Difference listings
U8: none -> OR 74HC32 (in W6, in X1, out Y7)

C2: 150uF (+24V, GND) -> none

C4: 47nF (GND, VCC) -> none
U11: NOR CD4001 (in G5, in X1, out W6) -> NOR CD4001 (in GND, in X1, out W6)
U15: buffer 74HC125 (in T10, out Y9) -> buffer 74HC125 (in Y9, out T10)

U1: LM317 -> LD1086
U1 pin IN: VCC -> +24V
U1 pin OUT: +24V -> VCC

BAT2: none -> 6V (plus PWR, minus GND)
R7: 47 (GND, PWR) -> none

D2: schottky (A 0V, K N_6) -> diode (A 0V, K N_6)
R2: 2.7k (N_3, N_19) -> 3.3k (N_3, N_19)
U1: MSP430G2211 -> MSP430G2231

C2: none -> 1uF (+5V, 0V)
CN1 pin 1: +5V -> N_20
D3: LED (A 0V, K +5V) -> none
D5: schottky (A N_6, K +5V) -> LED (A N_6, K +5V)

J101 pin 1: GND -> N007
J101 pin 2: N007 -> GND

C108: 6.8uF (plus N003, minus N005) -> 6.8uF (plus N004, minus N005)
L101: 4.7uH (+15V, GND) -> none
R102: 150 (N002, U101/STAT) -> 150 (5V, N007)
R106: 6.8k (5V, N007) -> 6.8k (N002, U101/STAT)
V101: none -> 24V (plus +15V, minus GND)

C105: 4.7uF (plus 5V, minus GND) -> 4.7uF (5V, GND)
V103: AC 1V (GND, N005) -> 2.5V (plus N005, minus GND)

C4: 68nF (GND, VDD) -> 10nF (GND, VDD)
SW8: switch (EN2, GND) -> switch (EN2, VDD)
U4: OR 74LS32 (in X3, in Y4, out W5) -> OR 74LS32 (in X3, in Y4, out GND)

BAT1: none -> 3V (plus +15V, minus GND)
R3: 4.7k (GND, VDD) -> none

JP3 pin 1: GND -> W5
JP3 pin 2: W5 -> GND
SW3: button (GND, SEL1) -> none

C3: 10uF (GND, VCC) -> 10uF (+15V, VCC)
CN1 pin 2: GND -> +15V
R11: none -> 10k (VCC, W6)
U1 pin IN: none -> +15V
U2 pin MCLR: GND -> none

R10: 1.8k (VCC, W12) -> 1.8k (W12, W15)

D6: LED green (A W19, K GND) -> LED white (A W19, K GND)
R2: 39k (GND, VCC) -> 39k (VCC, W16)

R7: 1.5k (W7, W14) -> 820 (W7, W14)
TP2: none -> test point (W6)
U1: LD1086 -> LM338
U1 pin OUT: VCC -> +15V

EXERCISE INSTRUCTIONS >>
Extract each line holding the word "plus" from the records.

ANSWER SECTION >>
BAT2: none -> 6V (plus PWR, minus GND)
C108: 6.8uF (plus N003, minus N005) -> 6.8uF (plus N004, minus N005)
V101: none -> 24V (plus +15V, minus GND)
C105: 4.7uF (plus 5V, minus GND) -> 4.7uF (5V, GND)
V103: AC 1V (GND, N005) -> 2.5V (plus N005, minus GND)
BAT1: none -> 3V (plus +15V, minus GND)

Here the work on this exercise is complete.